• Information shown:
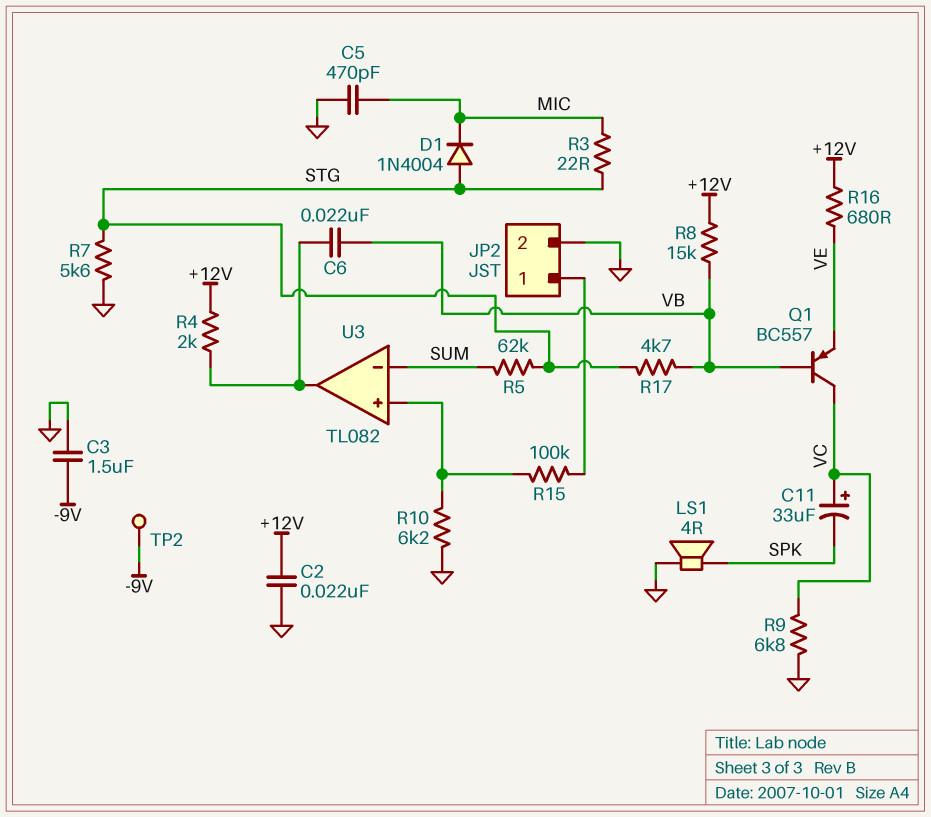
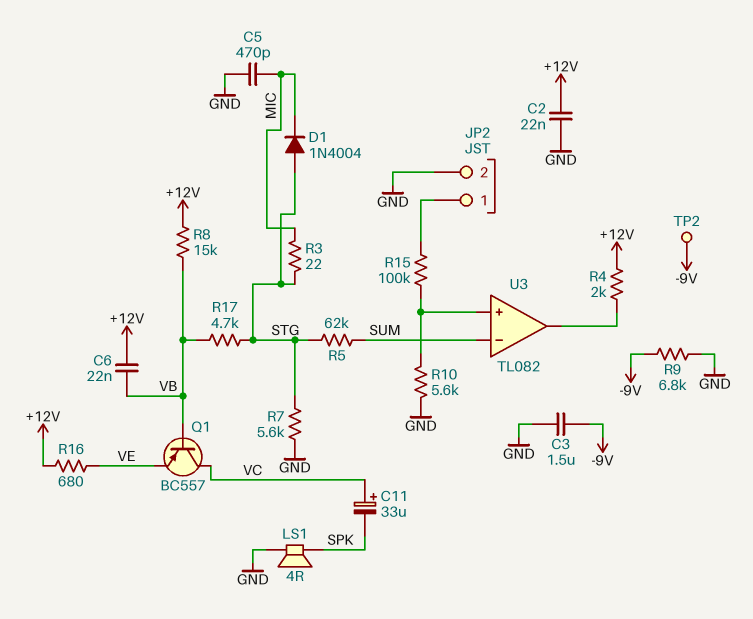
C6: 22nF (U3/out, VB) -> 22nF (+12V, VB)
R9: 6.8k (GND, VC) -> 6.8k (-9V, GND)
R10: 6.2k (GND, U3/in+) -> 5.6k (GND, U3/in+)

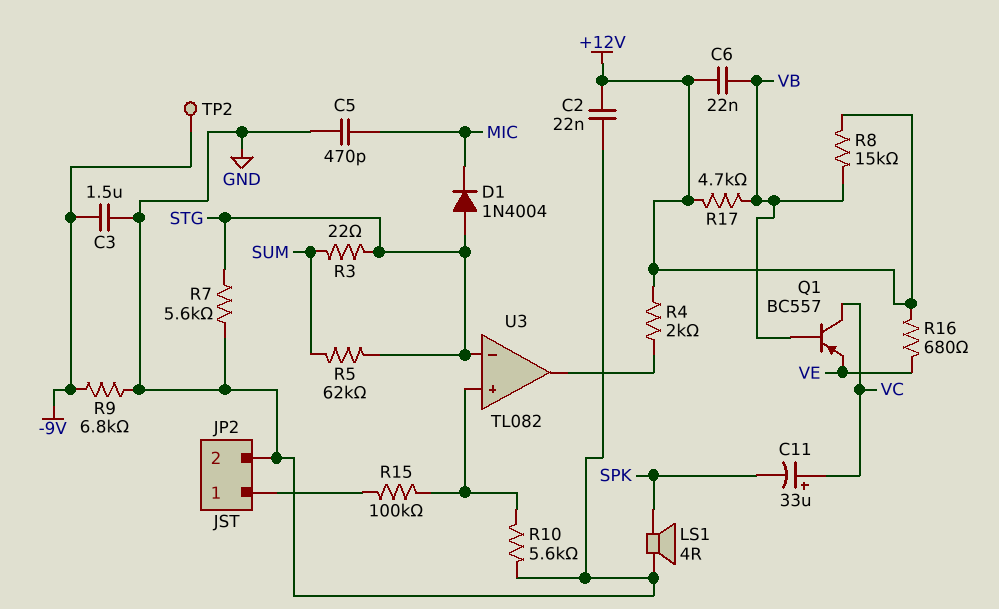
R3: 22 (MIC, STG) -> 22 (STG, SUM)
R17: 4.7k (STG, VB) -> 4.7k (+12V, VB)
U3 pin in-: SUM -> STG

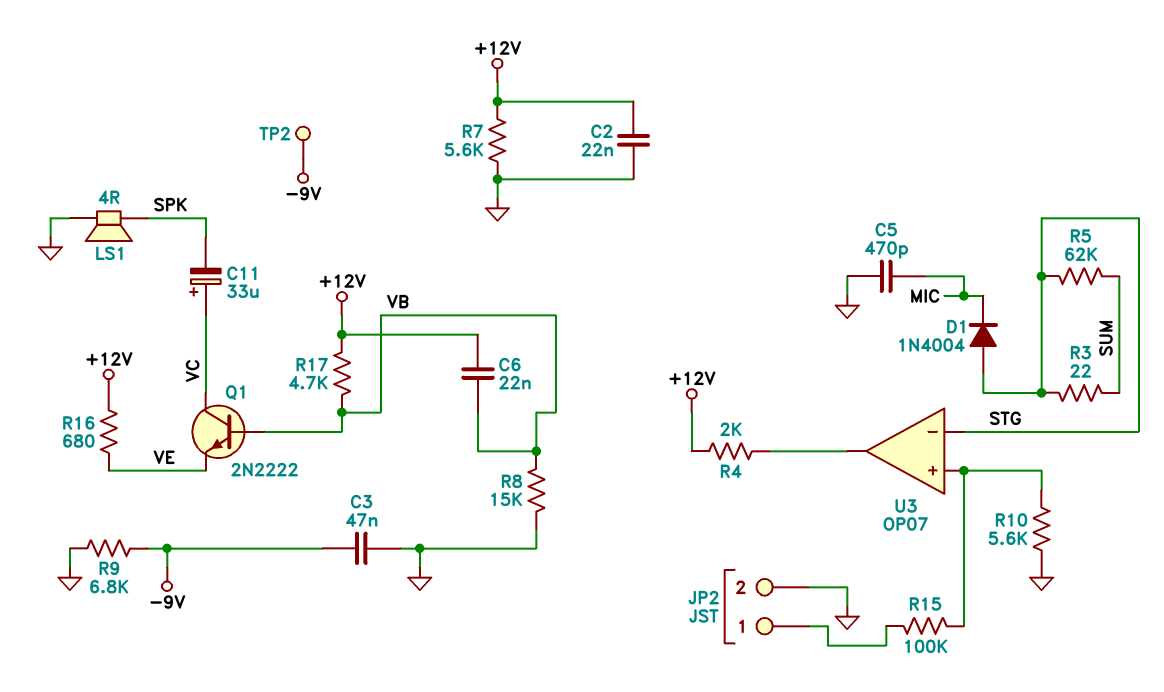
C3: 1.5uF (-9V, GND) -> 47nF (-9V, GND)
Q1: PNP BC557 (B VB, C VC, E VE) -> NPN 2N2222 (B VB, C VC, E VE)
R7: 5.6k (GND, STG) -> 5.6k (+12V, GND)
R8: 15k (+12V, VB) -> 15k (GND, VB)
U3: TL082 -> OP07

• What the exercise asks: The copy has to start at the line that contains "R17: 4.7k (STG, VB) -> 4.7k (+12V, VB)" and end at the last line of the material above, matching the original exactly and holding no pictures.

• Completed exercise:
R17: 4.7k (STG, VB) -> 4.7k (+12V, VB)
U3 pin in-: SUM -> STG

C3: 1.5uF (-9V, GND) -> 47nF (-9V, GND)
Q1: PNP BC557 (B VB, C VC, E VE) -> NPN 2N2222 (B VB, C VC, E VE)
R7: 5.6k (GND, STG) -> 5.6k (+12V, GND)
R8: 15k (+12V, VB) -> 15k (GND, VB)
U3: TL082 -> OP07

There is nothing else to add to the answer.